■ **Your assignment**
Among the entries below, find all lines that include "green" and copy them.

■ **Extracted records**
---
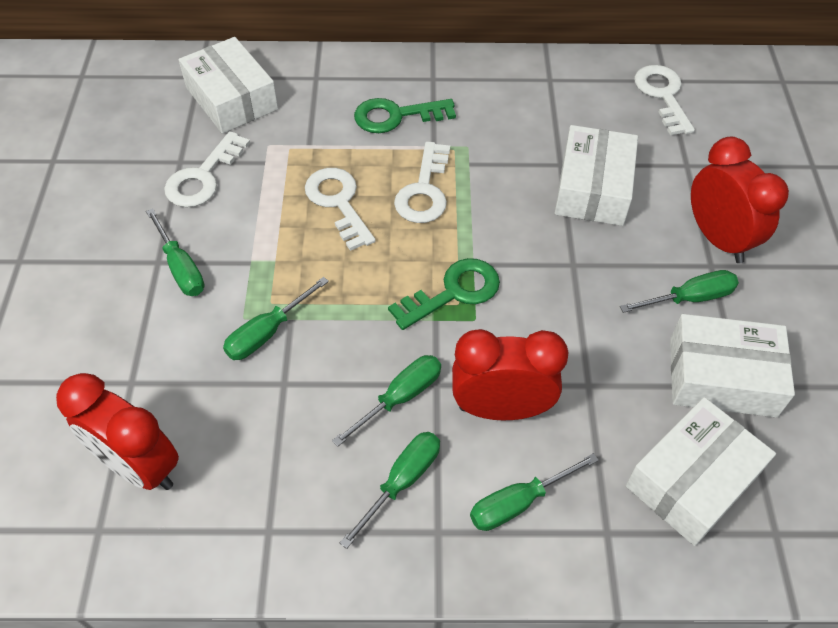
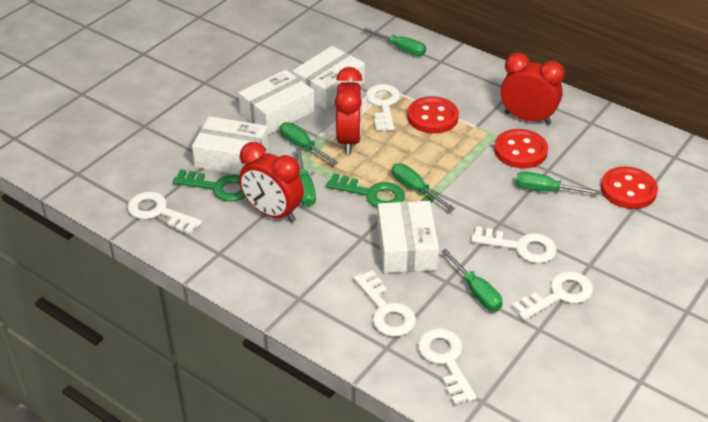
red button: 0 -> 3
white key: 4 -> 6

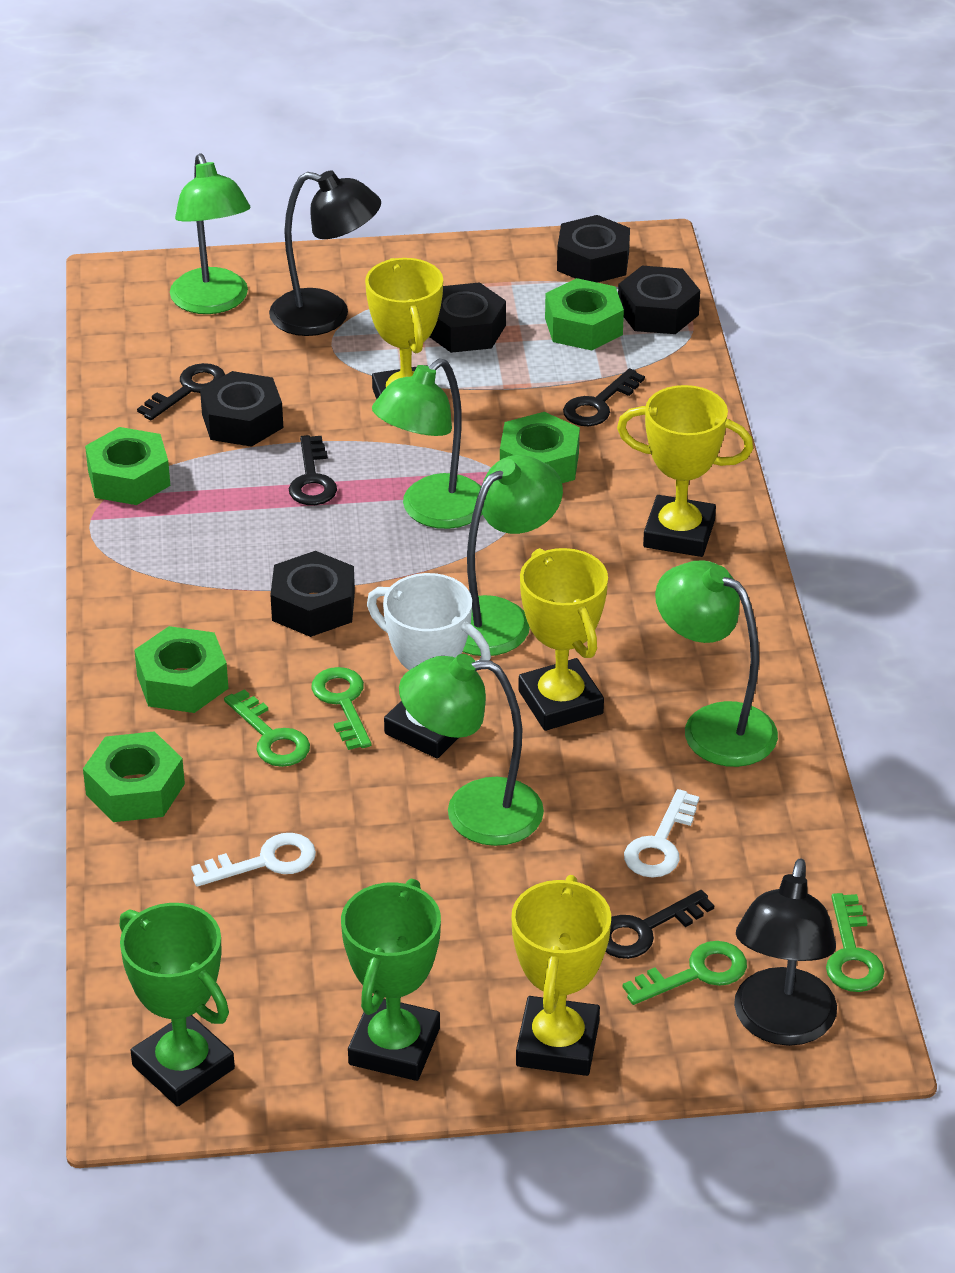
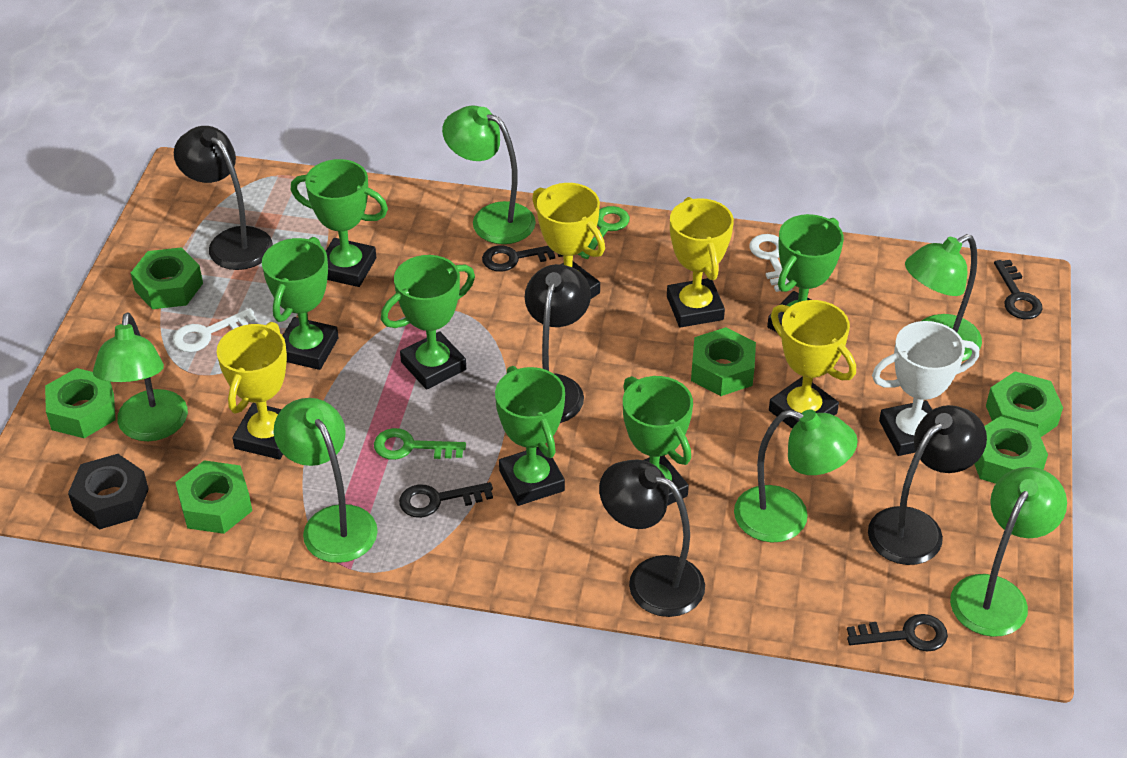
black lamp: 2 -> 4
black nut: 5 -> 1
green key: 4 -> 2
green lamp: 5 -> 6
green nut: 5 -> 6
green trophy: 2 -> 6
---
■ **Solution below**
green key: 4 -> 2
green lamp: 5 -> 6
green nut: 5 -> 6
green trophy: 2 -> 6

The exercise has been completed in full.